# Required work
Once the images are set aside, print the remaining lines below exactly.

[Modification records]
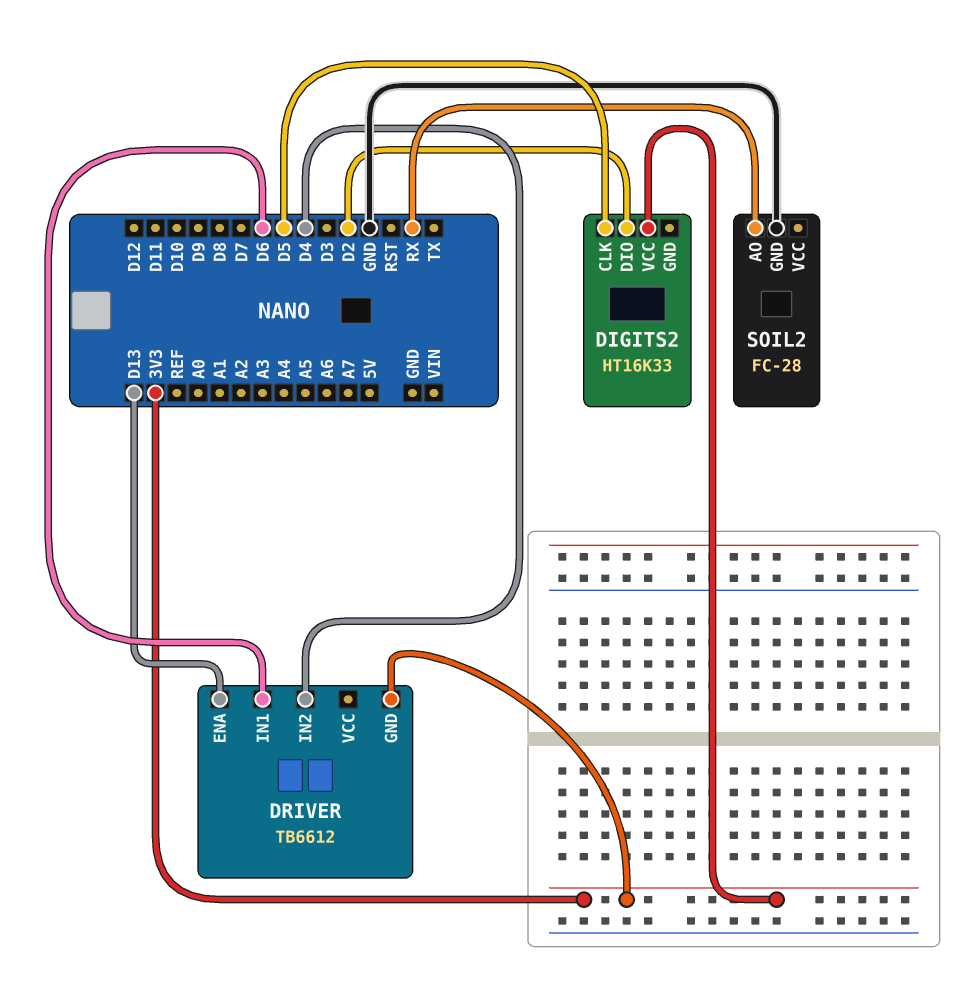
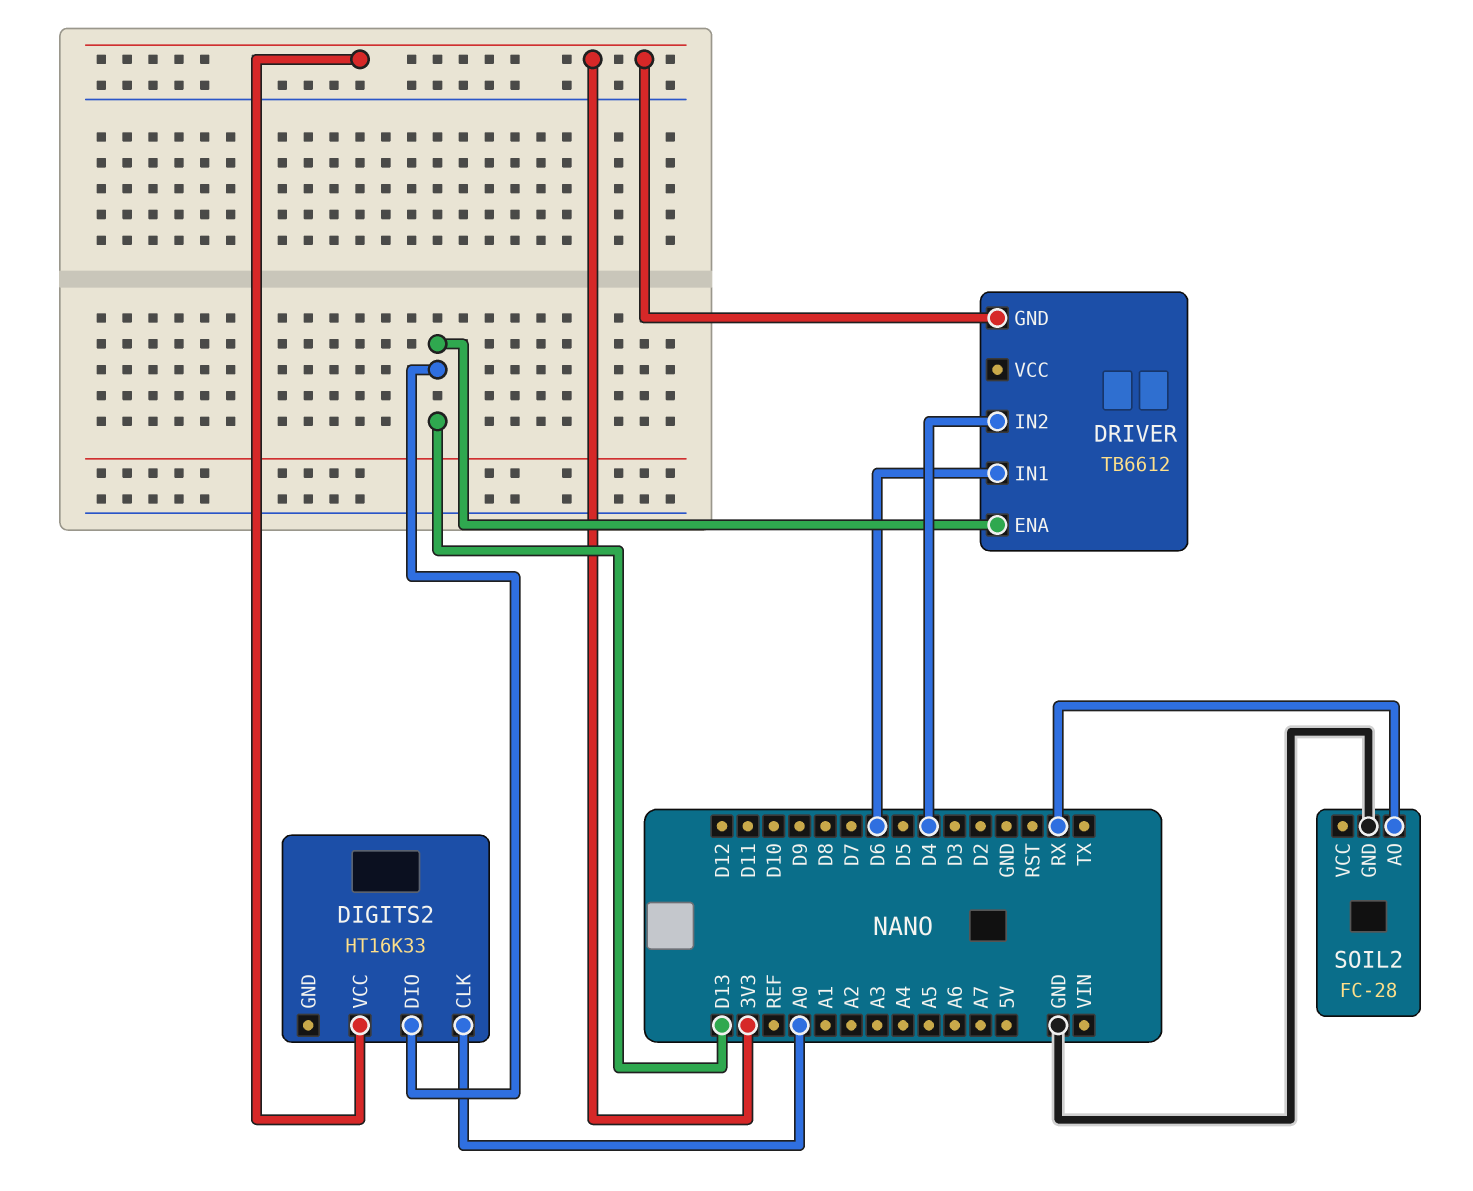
DIGITS2 pin CLK: D5 -> A0
DIGITS2 pin DIO: D2 -> D13

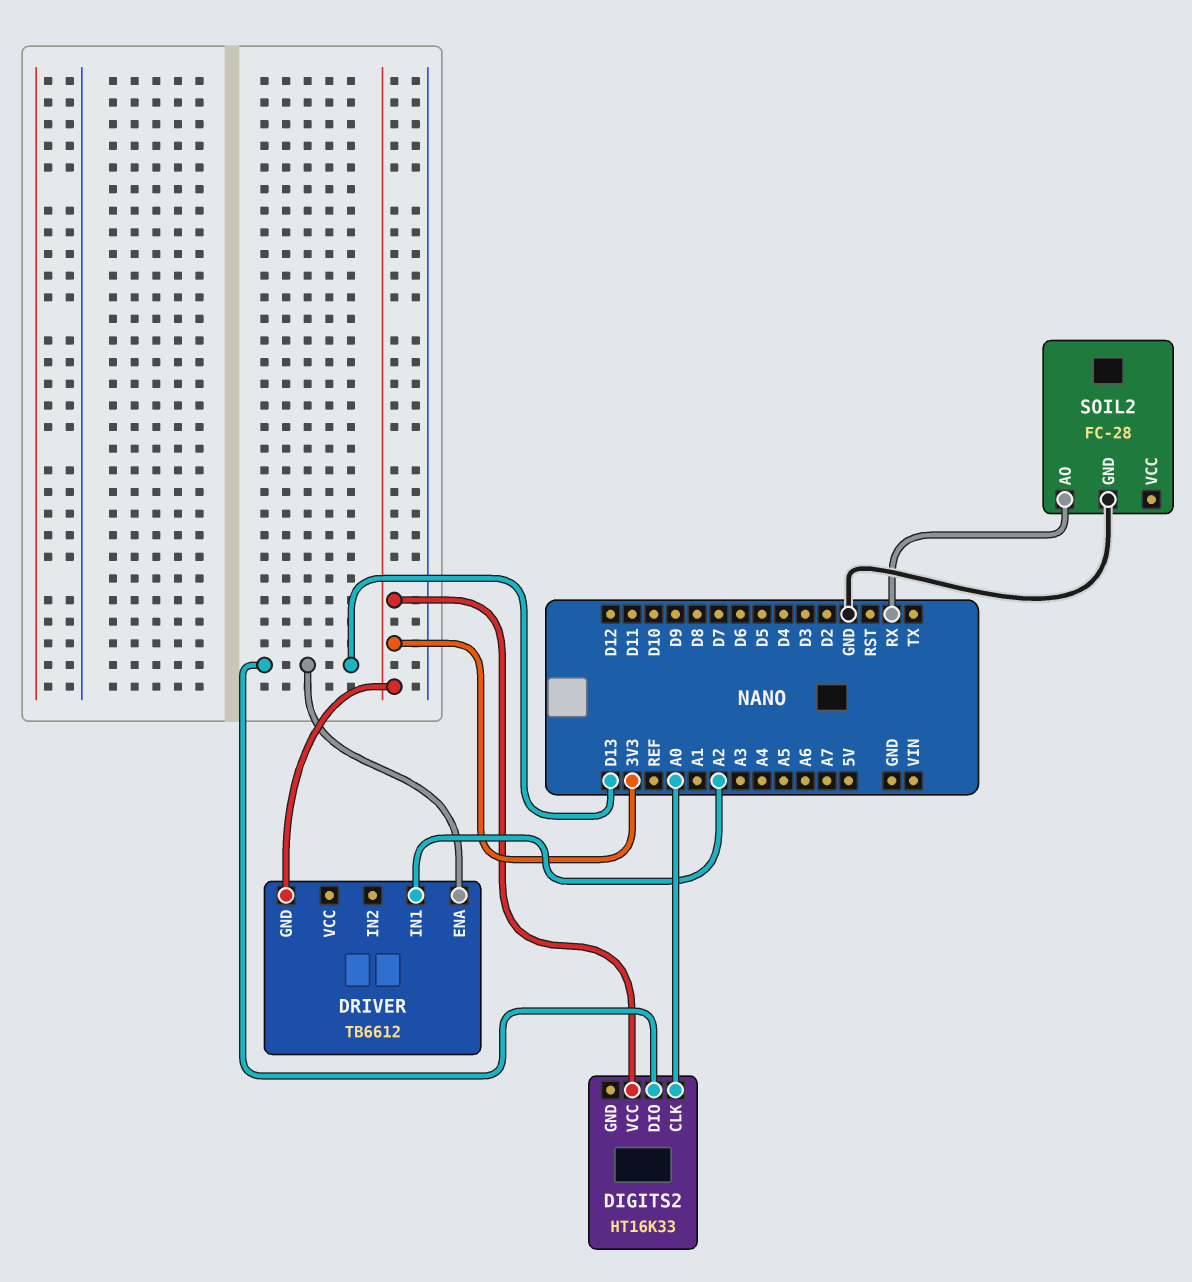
DRIVER pin IN1: D6 -> A2
DRIVER pin IN2: D4 -> none

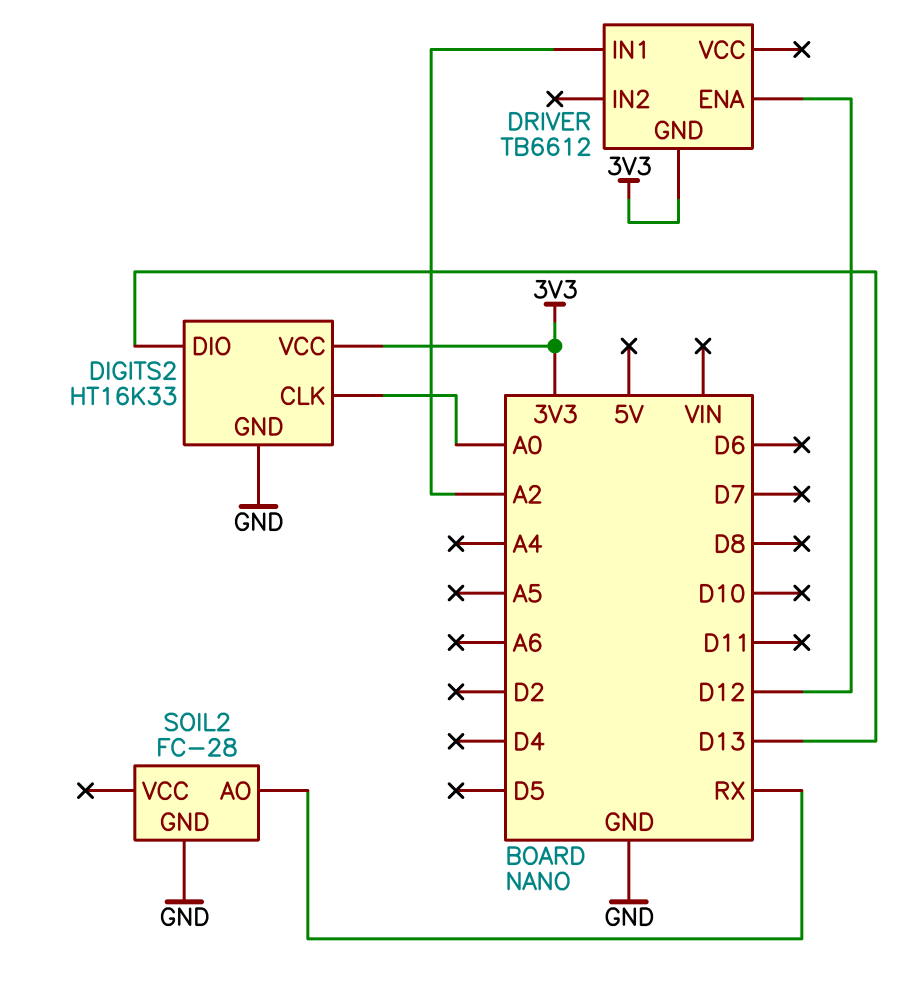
DIGITS2 pin GND: none -> GND
DRIVER pin ENA: D13 -> D12

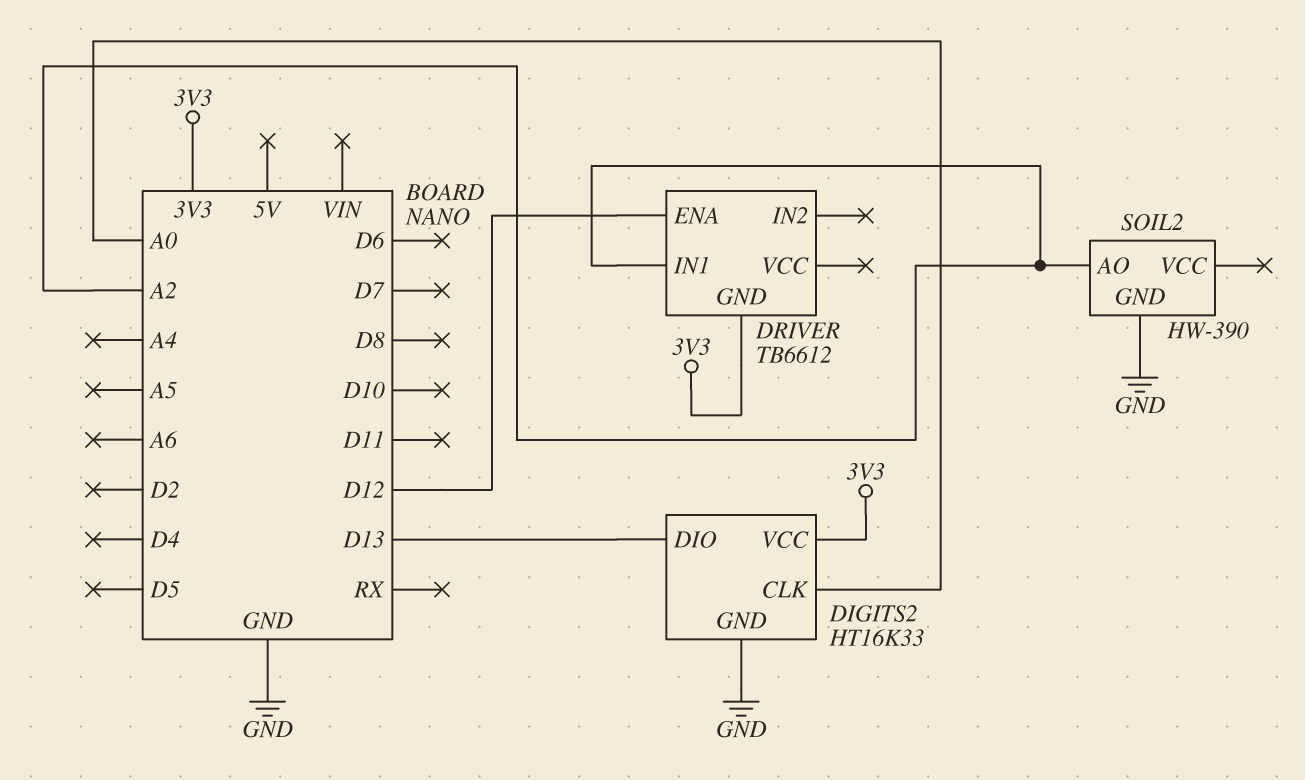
SOIL2: FC-28 -> HW-390
SOIL2 pin AO: RX -> A2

# Expected answer
DIGITS2 pin CLK: D5 -> A0
DIGITS2 pin DIO: D2 -> D13

DRIVER pin IN1: D6 -> A2
DRIVER pin IN2: D4 -> none

DIGITS2 pin GND: none -> GND
DRIVER pin ENA: D13 -> D12

SOIL2: FC-28 -> HW-390
SOIL2 pin AO: RX -> A2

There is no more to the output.